● **DATA**
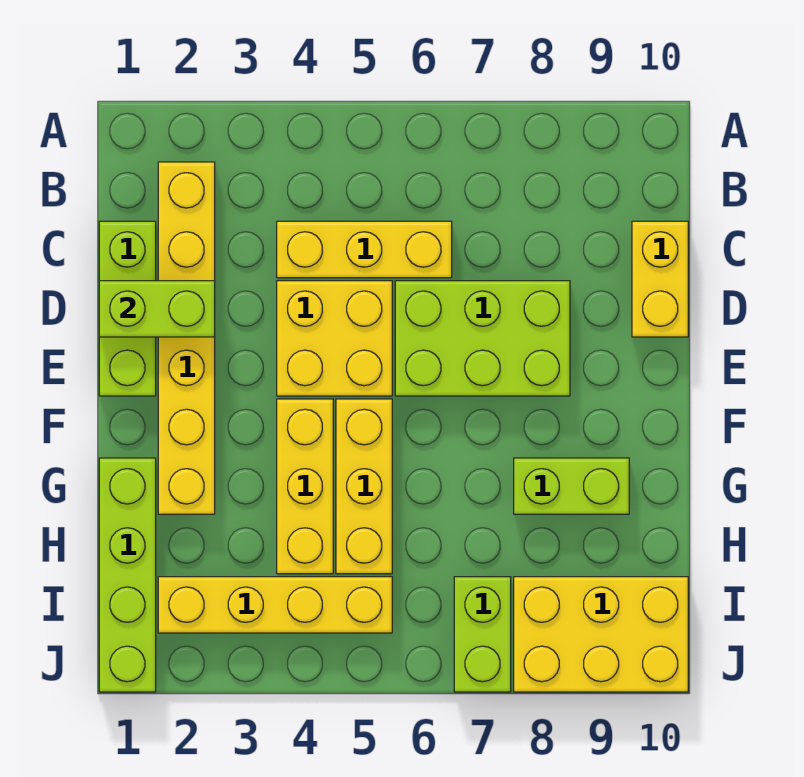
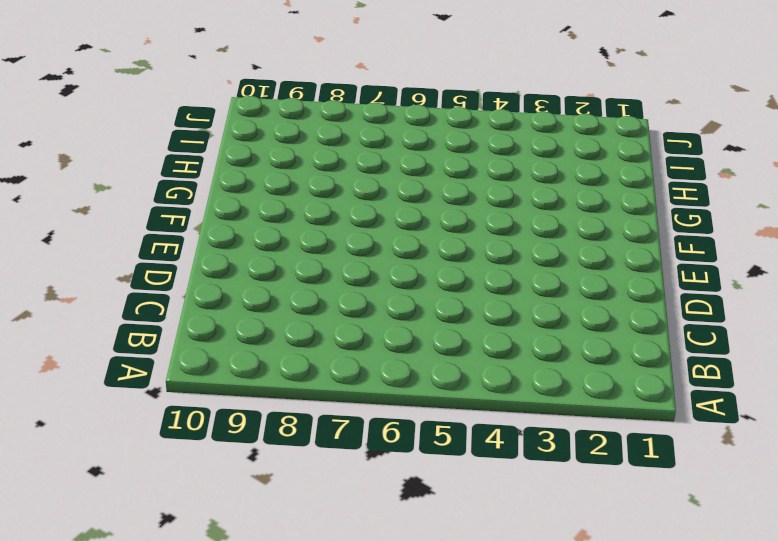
none -> yellow brick B2:G2 level 1
none -> lime brick C1:E1 level 1
none -> yellow brick C4:C6 level 1

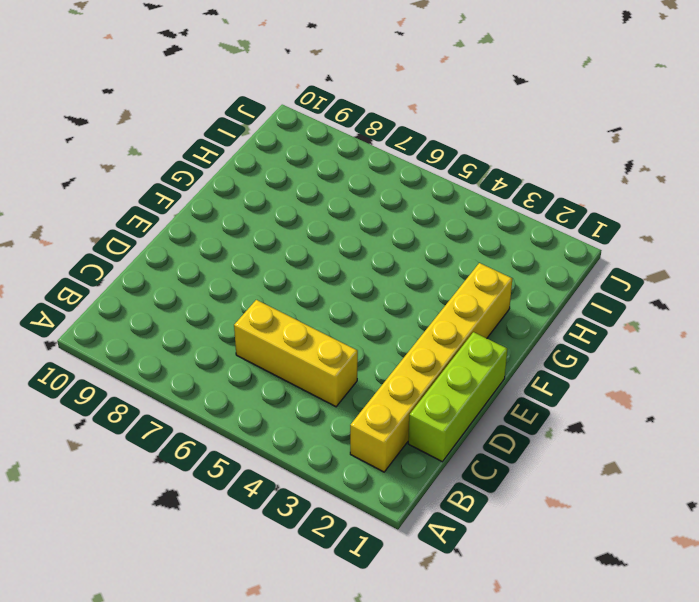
none -> yellow brick C10:D10 level 1
none -> yellow brick D4:E5 level 1
none -> lime brick D6:E8 level 1

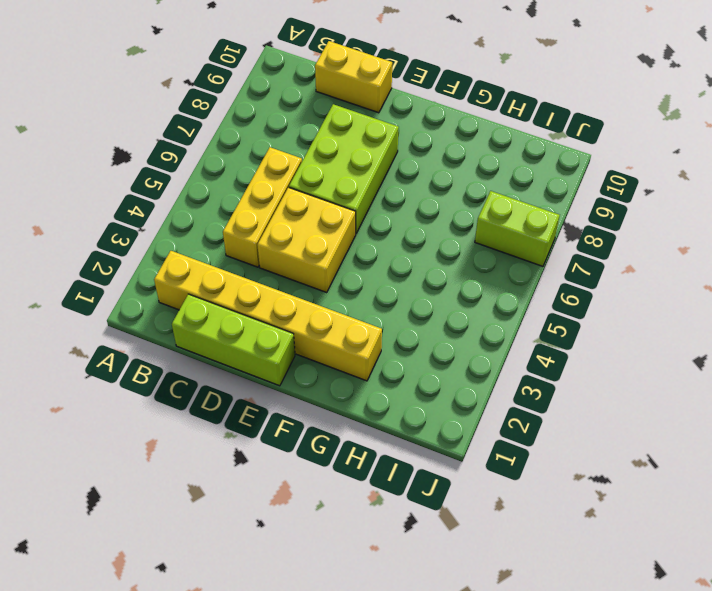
none -> yellow brick F4:H4 level 1
none -> yellow brick F5:H5 level 1
none -> lime brick G1:J1 level 1

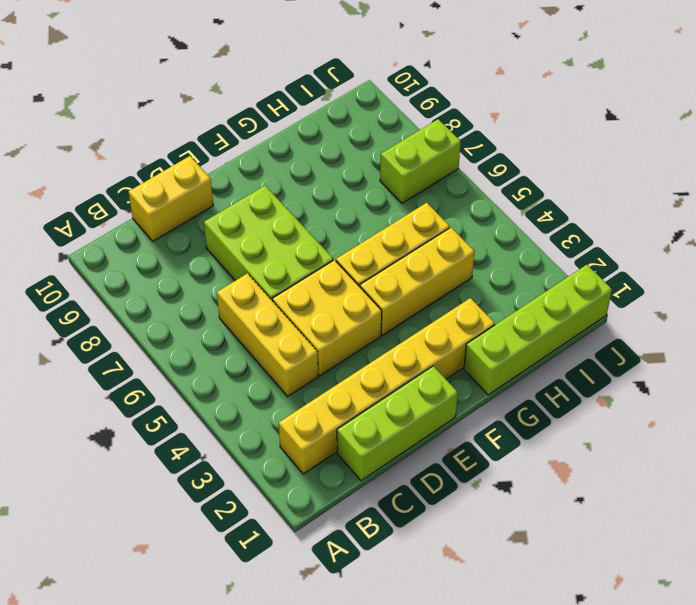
none -> lime brick G8:G9 level 1
none -> yellow brick I2:I5 level 1
none -> yellow brick I8:J10 level 1

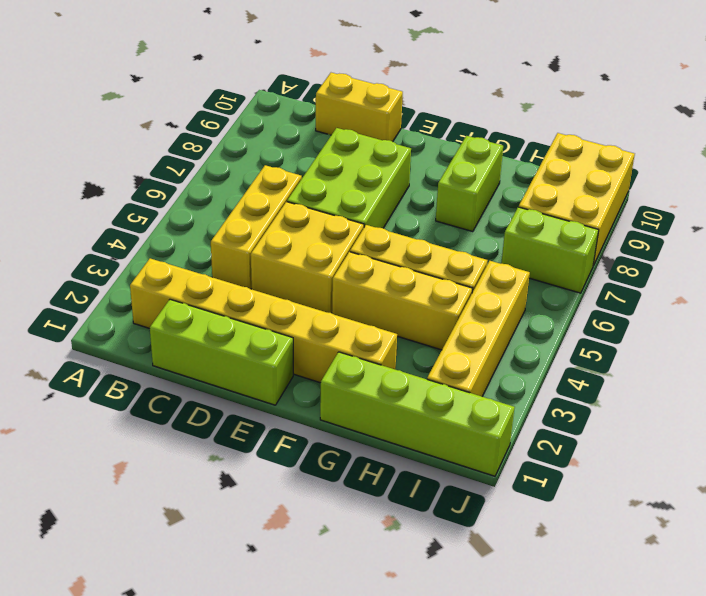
none -> lime brick D1:D2 level 2

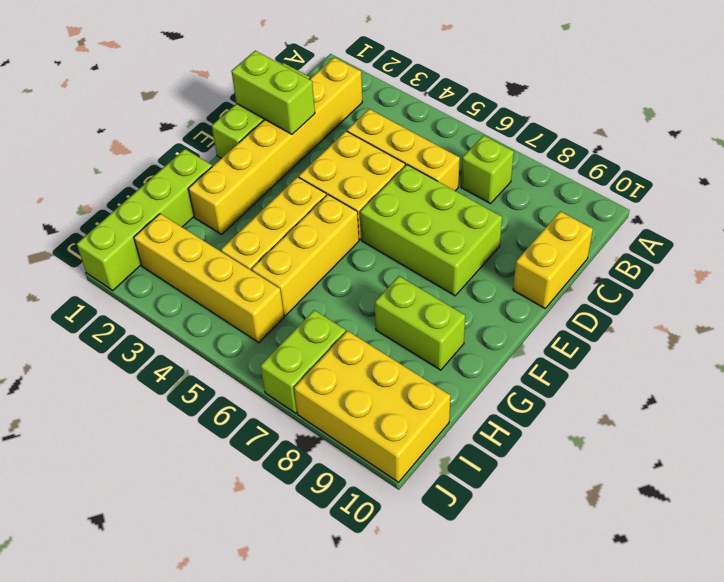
lime brick B7 level 1 -> none

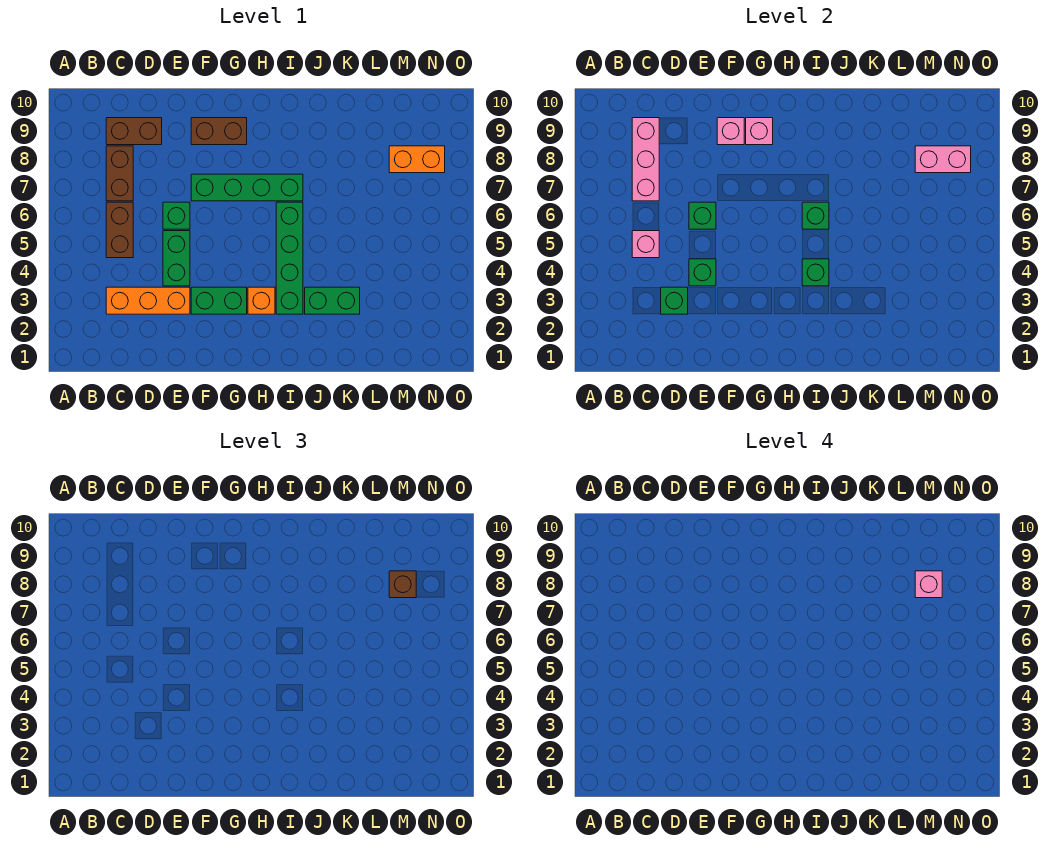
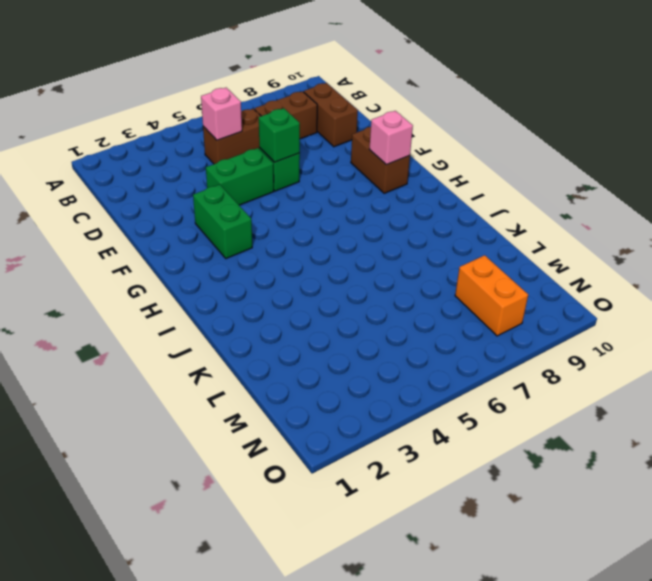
none -> orange brick C3:E3 level 1
none -> green brick F7:I7 level 1
none -> orange brick H3 level 1

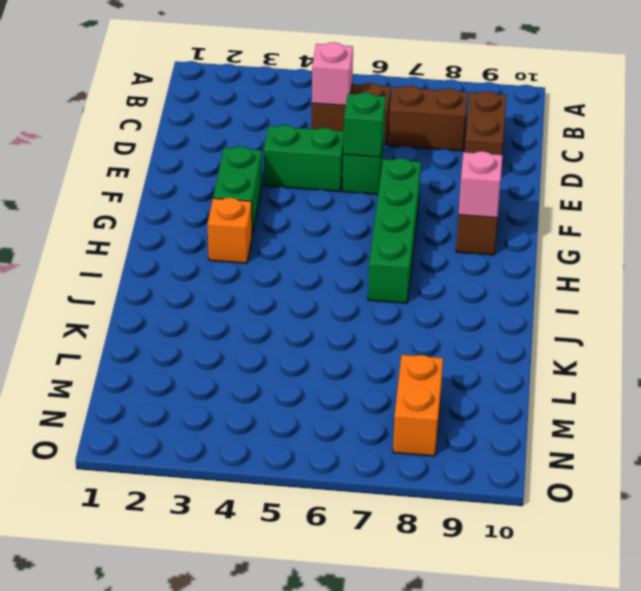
none -> orange brick C3:E3 level 1
none -> green brick I3:I6 level 1
none -> green brick J3:K3 level 1

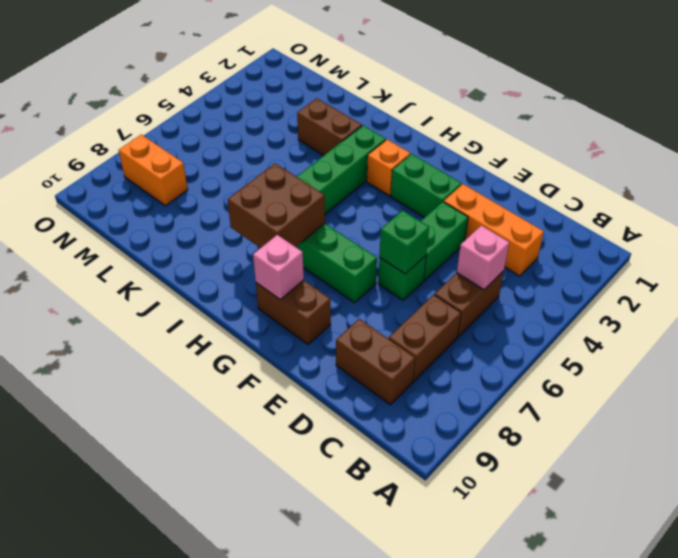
brown brick H7:I8 level 2 -> none
brown brick J3:K3 level 1 -> green brick J3:K3 level 1
none -> pink brick C7:C9 level 2
none -> green brick D3 level 2
none -> green brick E4 level 2

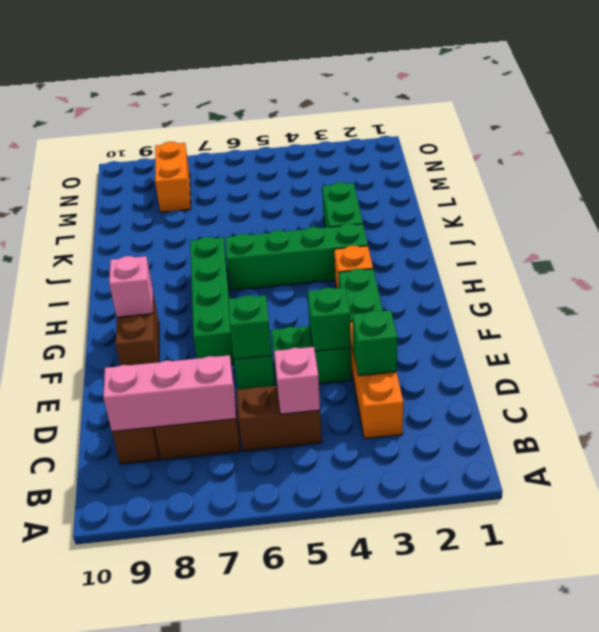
none -> pink brick F9 level 2
none -> green brick I4 level 2
none -> green brick I6 level 2

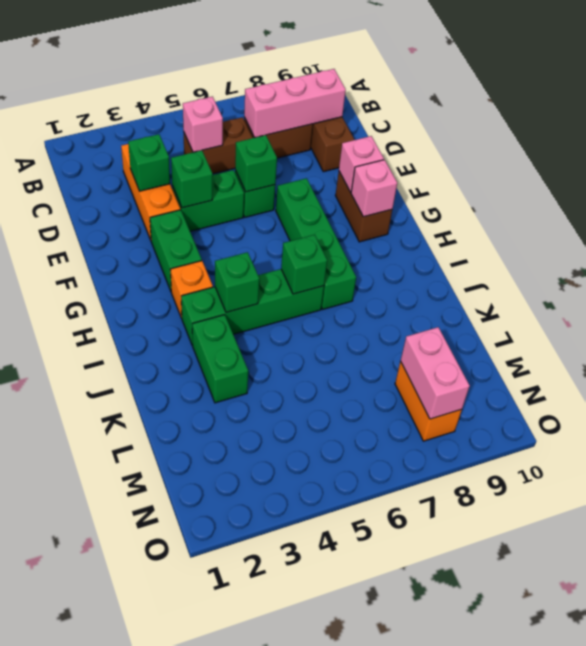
none -> brown brick M8 level 3
none -> pink brick M8 level 4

● **DIRECTIONS**
Report every line in the data that holds "yellow", copying each one.

● **YOUR SOLUTION**
none -> yellow brick B2:G2 level 1
none -> yellow brick C4:C6 level 1
none -> yellow brick C10:D10 level 1
none -> yellow brick D4:E5 level 1
none -> yellow brick F4:H4 level 1
none -> yellow brick F5:H5 level 1
none -> yellow brick I2:I5 level 1
none -> yellow brick I8:J10 level 1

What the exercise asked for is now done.